%%

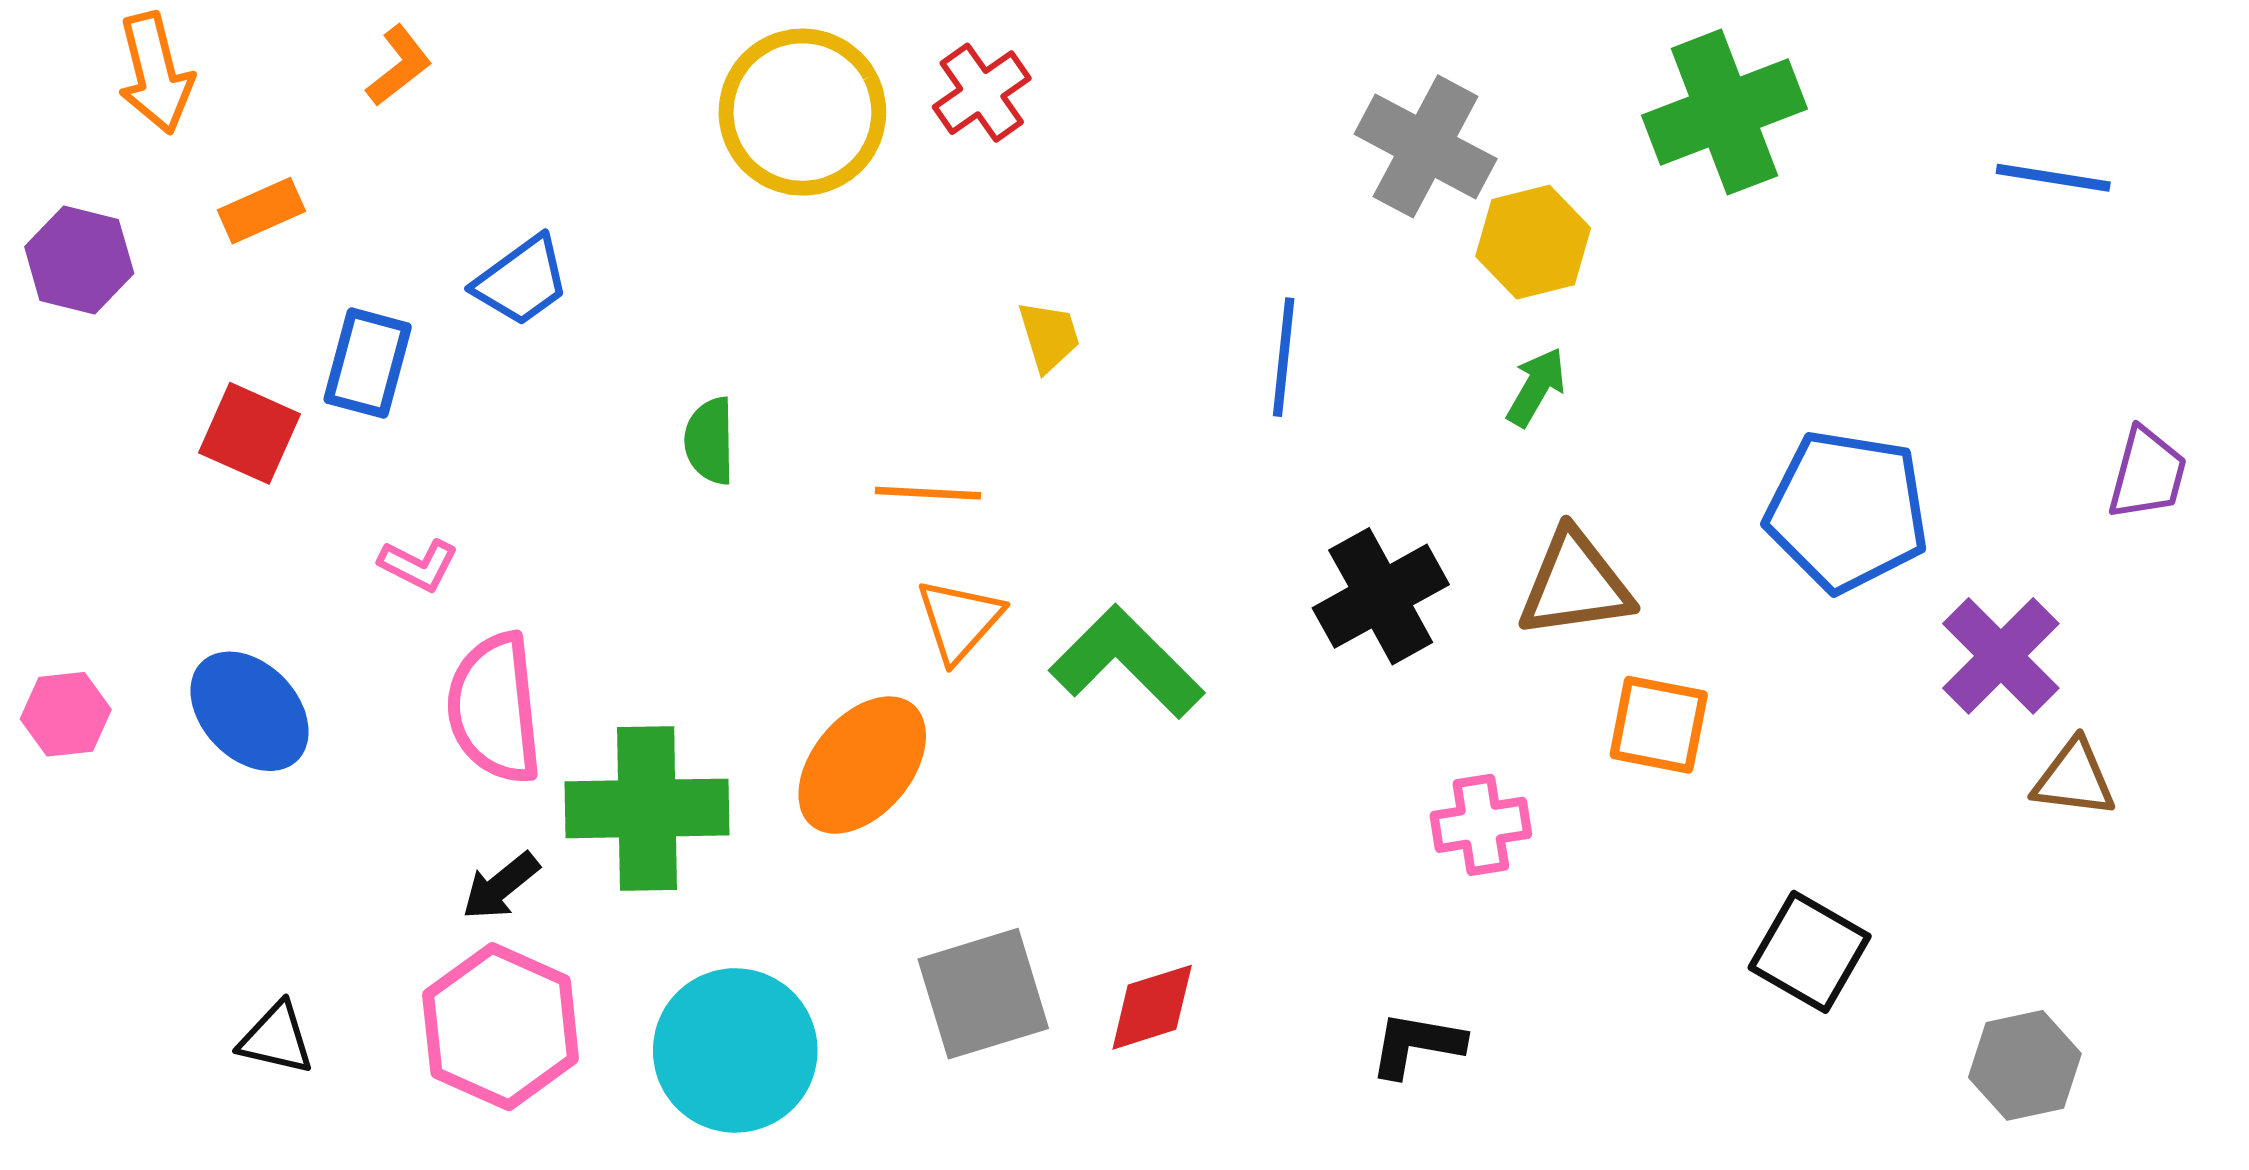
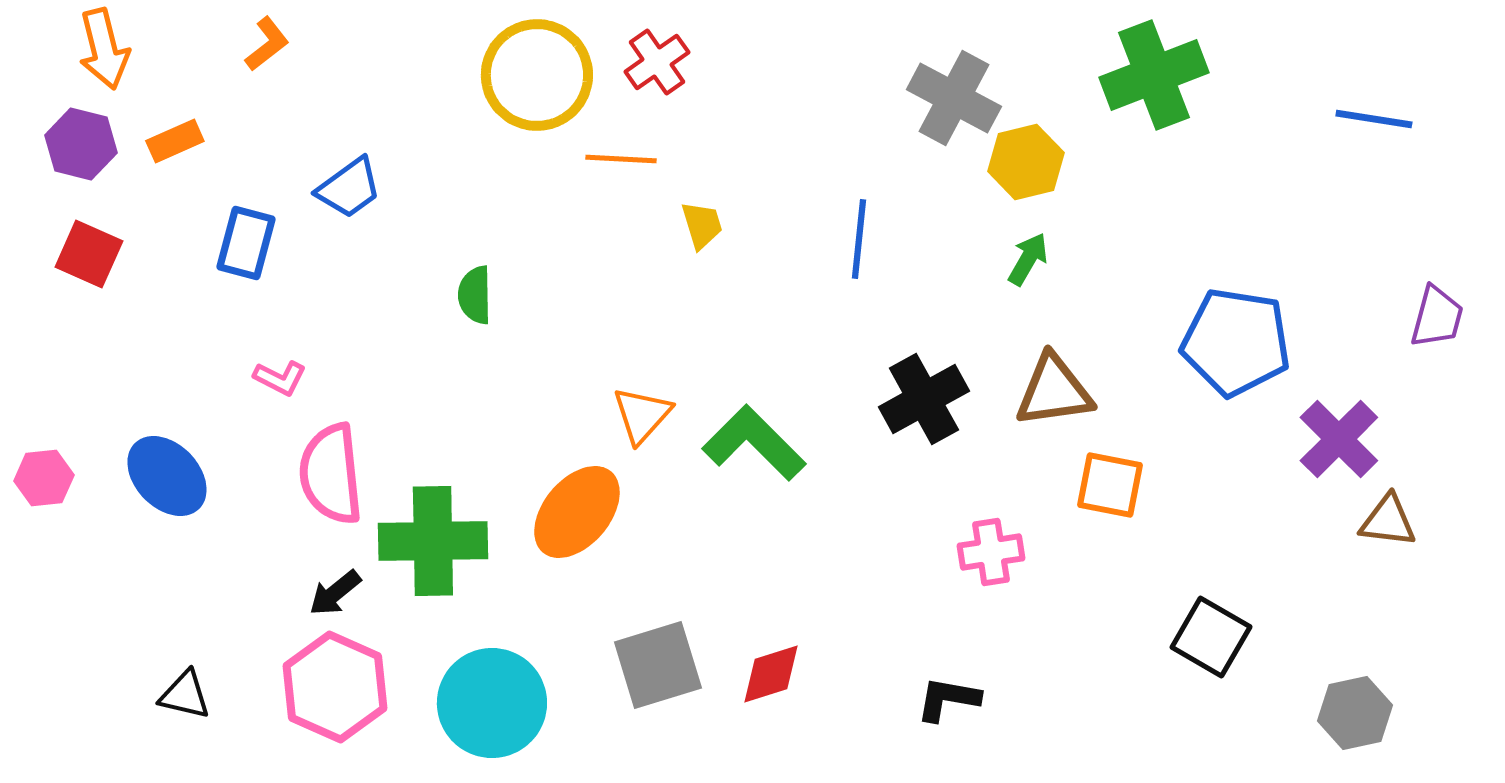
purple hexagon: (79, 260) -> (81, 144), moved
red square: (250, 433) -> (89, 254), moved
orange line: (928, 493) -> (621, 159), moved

%%
%%

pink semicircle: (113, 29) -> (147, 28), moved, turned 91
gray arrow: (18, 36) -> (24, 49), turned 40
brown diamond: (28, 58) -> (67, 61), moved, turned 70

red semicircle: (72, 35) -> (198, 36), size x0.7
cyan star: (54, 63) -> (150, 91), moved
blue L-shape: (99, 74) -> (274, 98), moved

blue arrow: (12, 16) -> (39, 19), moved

%%
%%

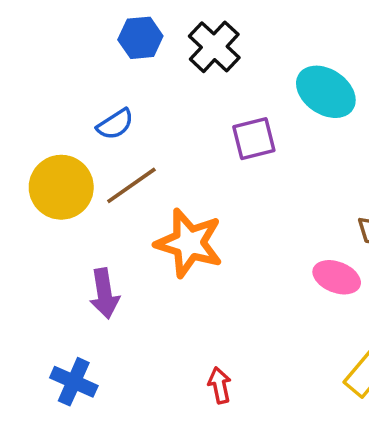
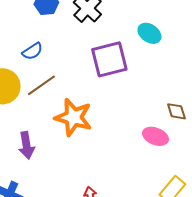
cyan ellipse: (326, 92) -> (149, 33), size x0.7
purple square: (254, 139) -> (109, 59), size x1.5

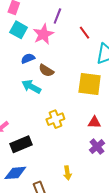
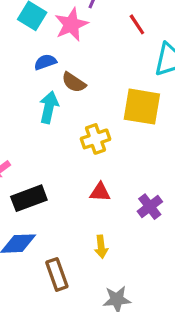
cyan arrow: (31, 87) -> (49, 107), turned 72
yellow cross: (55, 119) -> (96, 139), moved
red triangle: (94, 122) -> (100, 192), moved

%%

In the records above, find the lines containing "arrow" and copy them.

gray arrow: (18, 36) -> (24, 49), turned 40
blue arrow: (12, 16) -> (39, 19), moved
cyan arrow: (31, 87) -> (49, 107), turned 72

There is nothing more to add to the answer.